→ **Task goal**
Print every line below exactly. Skip the pictures.
----------
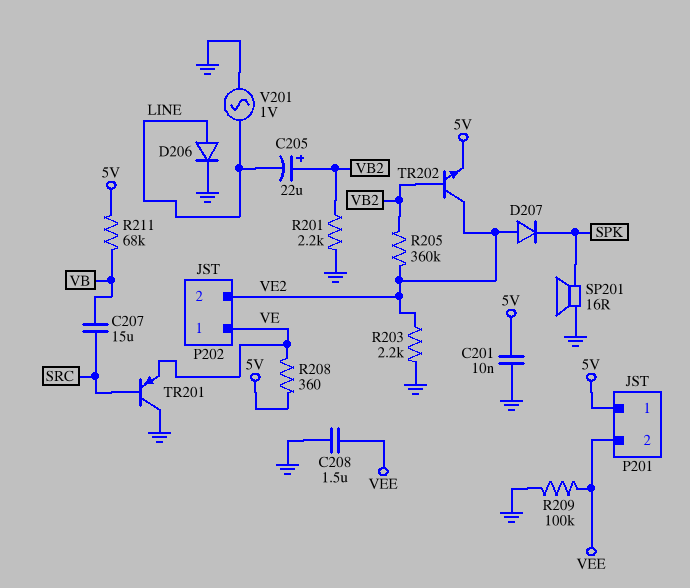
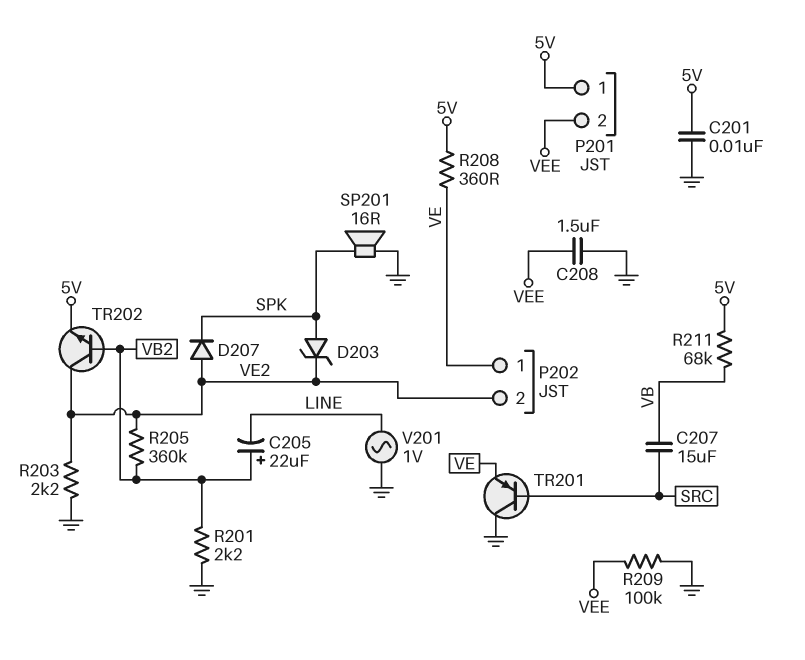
D203: none -> zener (A SPK, K VE2)
D206: diode (A LINE, K GND) -> none

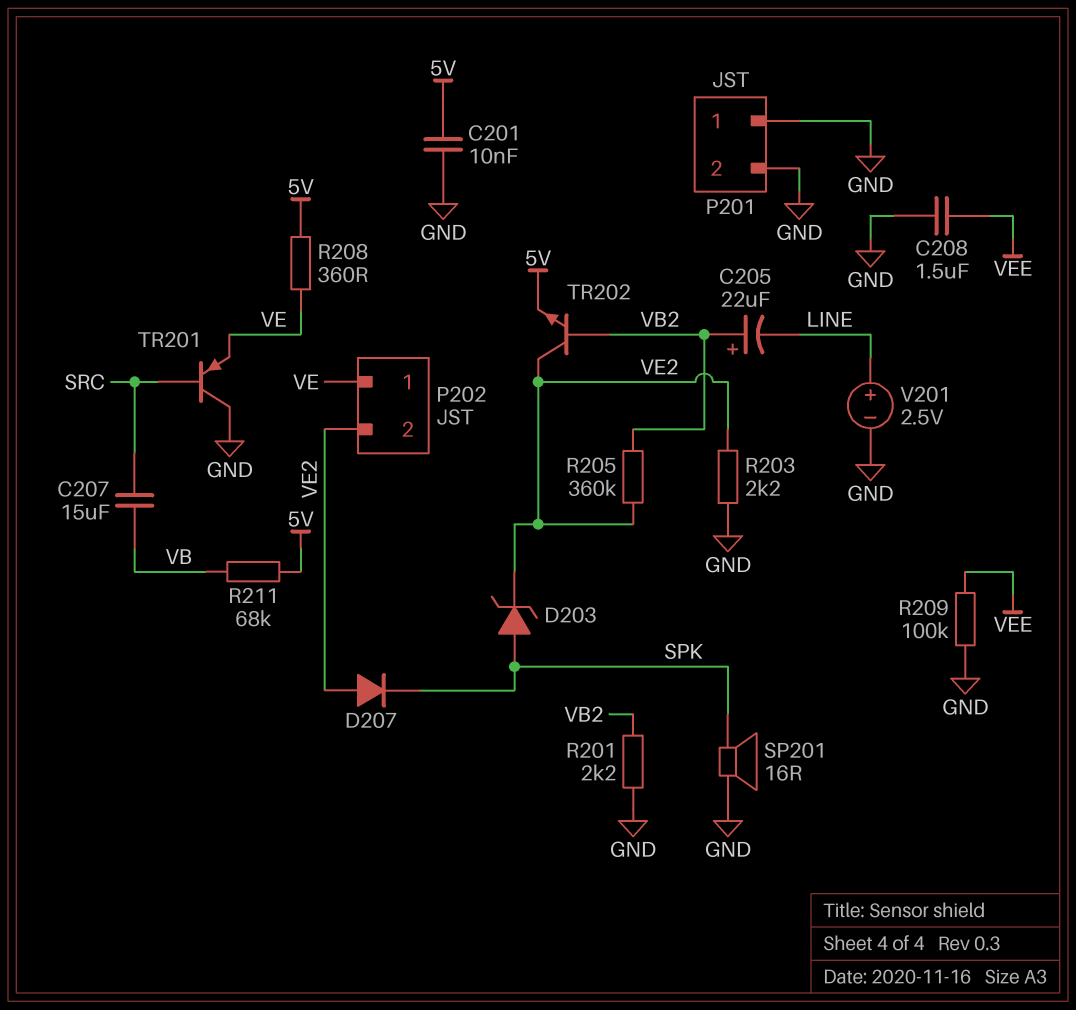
P201 pin 1: 5V -> GND
P201 pin 2: VEE -> GND
V201: AC 1V (GND, LINE) -> 2.5V (plus LINE, minus GND)

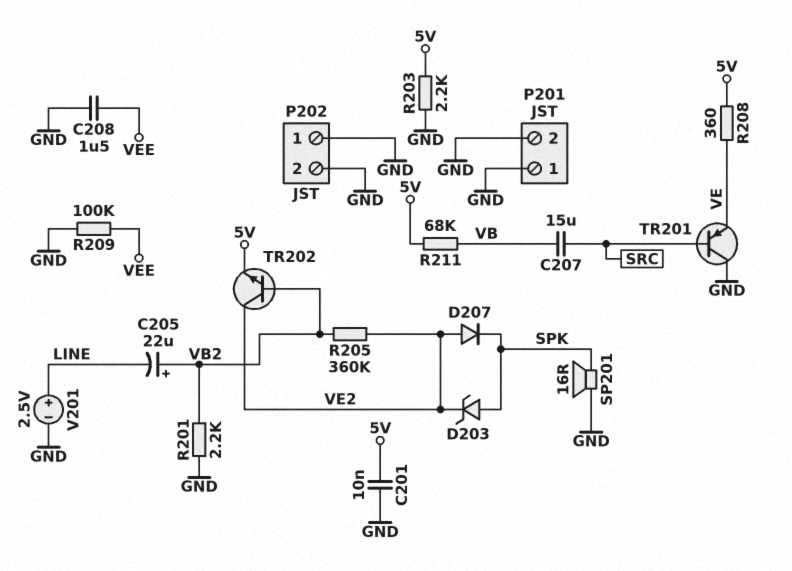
P202 pin 1: VE -> GND
P202 pin 2: VE2 -> GND
R203: 2.2k (GND, VE2) -> 2.2k (5V, GND)

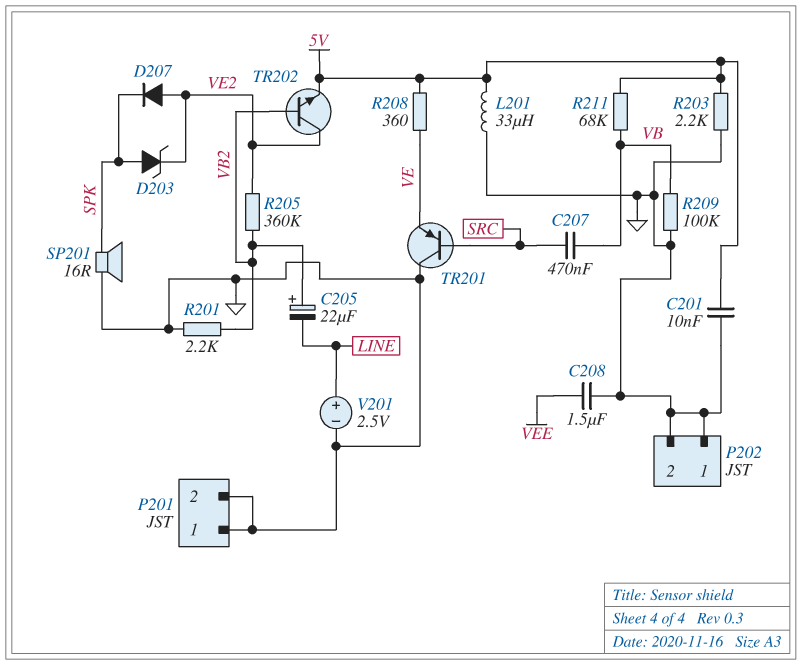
C207: 15uF (SRC, VB) -> 470nF (SRC, VB)
L201: none -> 33uH (5V, GND)
R209: 100k (GND, VEE) -> 100k (GND, VB)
----------
→ **Output below**
D203: none -> zener (A SPK, K VE2)
D206: diode (A LINE, K GND) -> none

P201 pin 1: 5V -> GND
P201 pin 2: VEE -> GND
V201: AC 1V (GND, LINE) -> 2.5V (plus LINE, minus GND)

P202 pin 1: VE -> GND
P202 pin 2: VE2 -> GND
R203: 2.2k (GND, VE2) -> 2.2k (5V, GND)

C207: 15uF (SRC, VB) -> 470nF (SRC, VB)
L201: none -> 33uH (5V, GND)
R209: 100k (GND, VEE) -> 100k (GND, VB)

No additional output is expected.